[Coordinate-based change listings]
----

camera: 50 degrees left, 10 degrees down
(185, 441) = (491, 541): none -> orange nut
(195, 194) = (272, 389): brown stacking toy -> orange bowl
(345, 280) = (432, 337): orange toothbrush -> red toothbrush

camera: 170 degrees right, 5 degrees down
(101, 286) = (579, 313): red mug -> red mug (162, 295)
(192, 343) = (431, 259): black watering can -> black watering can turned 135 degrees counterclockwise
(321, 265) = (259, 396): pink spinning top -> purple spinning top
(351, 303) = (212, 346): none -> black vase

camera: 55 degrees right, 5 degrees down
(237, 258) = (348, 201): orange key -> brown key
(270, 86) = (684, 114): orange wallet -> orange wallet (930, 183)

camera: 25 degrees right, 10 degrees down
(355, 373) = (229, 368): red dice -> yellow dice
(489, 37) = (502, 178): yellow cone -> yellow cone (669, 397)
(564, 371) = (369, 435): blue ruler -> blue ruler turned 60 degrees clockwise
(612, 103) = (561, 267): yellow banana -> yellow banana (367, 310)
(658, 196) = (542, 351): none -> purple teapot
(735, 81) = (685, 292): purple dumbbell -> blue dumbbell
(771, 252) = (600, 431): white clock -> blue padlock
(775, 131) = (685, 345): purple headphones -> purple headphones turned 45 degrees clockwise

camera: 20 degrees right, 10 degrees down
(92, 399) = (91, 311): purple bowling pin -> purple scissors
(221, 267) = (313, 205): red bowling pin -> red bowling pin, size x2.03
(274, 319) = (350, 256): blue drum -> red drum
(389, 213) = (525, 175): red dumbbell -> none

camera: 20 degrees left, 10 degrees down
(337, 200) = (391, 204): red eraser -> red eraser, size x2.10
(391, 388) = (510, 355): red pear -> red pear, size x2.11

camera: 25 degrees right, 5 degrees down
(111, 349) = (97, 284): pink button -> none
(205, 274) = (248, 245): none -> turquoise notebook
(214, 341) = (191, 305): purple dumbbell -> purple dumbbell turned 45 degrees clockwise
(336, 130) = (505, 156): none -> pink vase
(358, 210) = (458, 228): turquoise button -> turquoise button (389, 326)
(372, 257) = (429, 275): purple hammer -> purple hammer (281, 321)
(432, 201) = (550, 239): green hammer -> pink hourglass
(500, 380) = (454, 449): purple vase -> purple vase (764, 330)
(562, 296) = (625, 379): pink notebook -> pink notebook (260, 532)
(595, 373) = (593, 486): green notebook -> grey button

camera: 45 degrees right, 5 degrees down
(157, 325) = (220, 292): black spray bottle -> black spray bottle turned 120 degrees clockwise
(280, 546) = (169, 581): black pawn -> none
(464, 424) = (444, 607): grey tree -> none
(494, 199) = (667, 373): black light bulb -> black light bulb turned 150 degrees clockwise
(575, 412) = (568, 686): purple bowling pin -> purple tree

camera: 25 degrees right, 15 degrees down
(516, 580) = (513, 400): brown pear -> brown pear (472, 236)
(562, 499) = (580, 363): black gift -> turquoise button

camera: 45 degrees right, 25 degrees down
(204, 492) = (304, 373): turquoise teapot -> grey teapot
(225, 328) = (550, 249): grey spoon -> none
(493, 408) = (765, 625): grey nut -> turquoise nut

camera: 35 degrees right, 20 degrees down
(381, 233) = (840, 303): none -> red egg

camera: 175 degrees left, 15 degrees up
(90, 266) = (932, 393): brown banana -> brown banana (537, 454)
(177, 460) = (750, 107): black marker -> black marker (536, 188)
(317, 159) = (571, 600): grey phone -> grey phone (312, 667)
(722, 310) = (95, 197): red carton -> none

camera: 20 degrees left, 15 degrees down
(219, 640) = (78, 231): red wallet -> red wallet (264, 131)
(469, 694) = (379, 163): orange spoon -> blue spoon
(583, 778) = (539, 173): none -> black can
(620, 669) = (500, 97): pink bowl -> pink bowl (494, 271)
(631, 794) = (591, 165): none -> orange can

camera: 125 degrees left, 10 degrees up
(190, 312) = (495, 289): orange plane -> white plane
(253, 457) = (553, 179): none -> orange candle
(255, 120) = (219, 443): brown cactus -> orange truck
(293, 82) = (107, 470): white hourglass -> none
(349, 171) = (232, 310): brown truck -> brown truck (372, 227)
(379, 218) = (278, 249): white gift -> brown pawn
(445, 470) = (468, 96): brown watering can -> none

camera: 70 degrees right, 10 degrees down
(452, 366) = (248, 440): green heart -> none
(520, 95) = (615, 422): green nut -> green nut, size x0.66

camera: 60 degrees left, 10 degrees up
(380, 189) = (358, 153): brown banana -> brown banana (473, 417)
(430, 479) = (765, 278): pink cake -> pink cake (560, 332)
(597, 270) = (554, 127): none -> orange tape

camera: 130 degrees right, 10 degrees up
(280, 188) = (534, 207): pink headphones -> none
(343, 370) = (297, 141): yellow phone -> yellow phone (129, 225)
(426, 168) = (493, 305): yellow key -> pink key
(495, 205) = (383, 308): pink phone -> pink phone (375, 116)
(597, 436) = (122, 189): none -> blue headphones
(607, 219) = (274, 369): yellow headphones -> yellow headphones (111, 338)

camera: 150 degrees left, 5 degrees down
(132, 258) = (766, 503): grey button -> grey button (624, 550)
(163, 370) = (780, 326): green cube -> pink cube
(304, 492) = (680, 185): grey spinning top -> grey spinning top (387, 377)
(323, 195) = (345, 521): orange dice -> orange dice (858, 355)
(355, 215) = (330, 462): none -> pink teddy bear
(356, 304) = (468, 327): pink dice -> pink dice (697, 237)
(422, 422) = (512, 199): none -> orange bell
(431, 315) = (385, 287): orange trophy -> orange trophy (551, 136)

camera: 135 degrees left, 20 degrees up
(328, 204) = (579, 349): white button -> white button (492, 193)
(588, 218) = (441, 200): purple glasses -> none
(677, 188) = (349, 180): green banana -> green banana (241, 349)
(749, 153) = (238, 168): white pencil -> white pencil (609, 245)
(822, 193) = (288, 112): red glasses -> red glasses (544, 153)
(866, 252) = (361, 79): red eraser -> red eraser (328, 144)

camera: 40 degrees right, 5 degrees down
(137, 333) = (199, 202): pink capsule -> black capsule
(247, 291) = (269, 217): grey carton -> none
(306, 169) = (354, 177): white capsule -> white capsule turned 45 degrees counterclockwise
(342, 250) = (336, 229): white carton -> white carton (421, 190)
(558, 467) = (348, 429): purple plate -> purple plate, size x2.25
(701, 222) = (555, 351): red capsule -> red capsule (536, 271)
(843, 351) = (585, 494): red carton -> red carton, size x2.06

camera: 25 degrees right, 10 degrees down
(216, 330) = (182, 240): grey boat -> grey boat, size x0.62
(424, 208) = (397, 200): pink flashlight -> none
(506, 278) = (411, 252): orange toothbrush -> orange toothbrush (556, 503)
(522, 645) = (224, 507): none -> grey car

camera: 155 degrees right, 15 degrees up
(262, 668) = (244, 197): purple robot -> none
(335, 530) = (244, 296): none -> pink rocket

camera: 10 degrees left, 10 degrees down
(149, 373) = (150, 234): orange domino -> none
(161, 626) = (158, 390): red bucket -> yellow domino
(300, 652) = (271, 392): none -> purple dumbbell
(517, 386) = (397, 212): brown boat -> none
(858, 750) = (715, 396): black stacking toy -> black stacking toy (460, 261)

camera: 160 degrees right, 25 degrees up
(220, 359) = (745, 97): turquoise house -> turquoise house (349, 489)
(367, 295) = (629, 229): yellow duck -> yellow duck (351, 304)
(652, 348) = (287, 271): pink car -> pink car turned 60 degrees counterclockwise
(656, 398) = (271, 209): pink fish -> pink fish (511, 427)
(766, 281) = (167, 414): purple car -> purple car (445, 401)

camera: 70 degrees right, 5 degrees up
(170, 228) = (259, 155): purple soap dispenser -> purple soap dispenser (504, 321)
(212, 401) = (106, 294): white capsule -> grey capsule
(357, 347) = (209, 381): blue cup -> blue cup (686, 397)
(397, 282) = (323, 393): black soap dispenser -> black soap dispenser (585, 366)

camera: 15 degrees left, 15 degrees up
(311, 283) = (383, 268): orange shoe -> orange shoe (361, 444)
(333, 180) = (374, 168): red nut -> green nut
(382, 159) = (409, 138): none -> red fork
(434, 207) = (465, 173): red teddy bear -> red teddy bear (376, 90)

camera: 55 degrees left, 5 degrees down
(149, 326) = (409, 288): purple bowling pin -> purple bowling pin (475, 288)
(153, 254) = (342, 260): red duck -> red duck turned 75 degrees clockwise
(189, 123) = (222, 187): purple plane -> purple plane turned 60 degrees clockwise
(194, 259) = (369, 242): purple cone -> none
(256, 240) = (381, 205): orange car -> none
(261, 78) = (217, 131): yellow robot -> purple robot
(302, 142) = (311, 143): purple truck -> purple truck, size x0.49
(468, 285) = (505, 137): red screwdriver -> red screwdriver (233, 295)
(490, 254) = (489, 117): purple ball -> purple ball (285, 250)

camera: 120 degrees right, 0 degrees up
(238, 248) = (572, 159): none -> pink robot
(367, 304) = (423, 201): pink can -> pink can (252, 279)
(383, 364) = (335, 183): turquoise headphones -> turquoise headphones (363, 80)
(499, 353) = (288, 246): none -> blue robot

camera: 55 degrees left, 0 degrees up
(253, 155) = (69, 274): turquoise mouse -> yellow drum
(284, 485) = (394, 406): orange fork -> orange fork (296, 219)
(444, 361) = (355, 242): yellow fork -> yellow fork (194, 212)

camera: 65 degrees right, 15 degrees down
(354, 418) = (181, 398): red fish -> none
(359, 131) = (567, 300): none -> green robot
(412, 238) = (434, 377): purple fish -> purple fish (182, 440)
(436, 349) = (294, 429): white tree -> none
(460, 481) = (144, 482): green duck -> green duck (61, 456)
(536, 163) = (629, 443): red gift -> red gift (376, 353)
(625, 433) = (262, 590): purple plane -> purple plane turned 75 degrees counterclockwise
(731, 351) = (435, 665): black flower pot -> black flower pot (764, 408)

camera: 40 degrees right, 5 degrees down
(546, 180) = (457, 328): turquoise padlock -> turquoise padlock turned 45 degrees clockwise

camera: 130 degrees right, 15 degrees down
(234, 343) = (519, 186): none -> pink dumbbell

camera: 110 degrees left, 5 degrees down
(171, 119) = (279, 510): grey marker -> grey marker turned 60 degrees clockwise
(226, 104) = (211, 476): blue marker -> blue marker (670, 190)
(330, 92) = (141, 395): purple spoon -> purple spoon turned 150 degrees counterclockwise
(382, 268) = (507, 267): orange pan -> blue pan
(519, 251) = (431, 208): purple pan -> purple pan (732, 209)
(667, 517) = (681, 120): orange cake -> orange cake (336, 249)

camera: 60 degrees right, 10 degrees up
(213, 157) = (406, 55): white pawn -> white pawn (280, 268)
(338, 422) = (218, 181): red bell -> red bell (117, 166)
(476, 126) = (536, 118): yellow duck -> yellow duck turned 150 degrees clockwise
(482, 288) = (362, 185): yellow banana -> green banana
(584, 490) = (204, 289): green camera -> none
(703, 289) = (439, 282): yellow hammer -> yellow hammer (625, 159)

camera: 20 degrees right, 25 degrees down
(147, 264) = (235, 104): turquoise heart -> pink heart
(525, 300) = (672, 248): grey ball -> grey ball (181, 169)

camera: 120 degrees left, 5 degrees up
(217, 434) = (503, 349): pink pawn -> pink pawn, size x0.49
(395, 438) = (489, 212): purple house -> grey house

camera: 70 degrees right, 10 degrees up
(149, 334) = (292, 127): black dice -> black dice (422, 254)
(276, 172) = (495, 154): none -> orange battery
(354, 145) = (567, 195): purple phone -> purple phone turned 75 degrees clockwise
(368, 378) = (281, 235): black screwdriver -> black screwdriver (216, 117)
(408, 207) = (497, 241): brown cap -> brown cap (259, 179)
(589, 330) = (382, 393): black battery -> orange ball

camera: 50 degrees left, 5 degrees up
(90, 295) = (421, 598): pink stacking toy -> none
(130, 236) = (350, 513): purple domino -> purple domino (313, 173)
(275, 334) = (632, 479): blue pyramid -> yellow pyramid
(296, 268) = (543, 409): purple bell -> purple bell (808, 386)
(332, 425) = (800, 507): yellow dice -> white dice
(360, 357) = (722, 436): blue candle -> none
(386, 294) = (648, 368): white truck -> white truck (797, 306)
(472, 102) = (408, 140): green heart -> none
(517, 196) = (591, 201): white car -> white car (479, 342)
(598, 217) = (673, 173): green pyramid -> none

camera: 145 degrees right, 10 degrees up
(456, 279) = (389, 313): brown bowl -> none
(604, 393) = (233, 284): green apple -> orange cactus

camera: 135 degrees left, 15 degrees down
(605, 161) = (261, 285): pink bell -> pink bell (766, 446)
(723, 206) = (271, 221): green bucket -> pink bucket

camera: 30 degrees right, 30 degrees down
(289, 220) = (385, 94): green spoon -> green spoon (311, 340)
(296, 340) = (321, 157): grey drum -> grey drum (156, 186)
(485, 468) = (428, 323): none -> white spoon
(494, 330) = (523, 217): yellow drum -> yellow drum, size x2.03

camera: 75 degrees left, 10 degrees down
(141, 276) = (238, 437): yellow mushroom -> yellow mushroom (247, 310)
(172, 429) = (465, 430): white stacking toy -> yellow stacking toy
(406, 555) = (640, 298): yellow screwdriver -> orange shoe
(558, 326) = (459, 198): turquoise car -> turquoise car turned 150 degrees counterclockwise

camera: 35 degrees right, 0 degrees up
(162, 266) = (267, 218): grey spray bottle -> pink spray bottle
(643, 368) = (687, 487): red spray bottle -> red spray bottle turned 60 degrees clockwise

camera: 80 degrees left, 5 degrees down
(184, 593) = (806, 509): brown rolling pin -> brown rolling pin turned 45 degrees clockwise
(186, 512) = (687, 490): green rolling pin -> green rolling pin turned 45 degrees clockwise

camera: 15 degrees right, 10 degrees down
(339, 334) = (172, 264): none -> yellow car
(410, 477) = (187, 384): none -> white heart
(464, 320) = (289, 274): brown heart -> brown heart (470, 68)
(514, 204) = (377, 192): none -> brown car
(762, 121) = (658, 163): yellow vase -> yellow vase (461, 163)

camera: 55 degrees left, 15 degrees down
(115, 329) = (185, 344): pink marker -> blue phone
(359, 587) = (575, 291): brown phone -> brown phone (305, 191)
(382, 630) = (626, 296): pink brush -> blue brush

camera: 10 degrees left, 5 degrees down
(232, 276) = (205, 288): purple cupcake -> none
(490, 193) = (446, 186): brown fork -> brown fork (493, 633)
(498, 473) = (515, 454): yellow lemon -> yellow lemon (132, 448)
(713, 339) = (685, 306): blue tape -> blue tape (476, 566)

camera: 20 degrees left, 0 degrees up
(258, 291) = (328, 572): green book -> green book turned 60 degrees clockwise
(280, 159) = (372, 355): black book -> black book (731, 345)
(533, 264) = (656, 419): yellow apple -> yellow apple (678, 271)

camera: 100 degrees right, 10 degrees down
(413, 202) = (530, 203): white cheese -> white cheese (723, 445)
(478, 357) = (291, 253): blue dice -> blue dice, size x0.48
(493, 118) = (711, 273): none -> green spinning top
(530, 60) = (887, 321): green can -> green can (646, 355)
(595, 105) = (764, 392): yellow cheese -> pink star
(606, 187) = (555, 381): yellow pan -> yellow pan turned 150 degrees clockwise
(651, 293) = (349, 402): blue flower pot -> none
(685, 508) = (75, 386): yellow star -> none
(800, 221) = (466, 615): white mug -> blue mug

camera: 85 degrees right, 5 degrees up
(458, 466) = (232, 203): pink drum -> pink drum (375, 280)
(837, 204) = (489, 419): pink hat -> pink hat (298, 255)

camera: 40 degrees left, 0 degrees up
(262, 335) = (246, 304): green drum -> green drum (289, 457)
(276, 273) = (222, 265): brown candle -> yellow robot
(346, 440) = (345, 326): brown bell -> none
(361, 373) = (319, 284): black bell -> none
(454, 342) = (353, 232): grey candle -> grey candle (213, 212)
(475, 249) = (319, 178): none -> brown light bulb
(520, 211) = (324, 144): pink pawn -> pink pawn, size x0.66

----

Work item: Reproduce every line from the entries that holds the word "stacking".

Task output:
(195, 194) = (272, 389): brown stacking toy -> orange bowl
(858, 750) = (715, 396): black stacking toy -> black stacking toy (460, 261)
(90, 295) = (421, 598): pink stacking toy -> none
(172, 429) = (465, 430): white stacking toy -> yellow stacking toy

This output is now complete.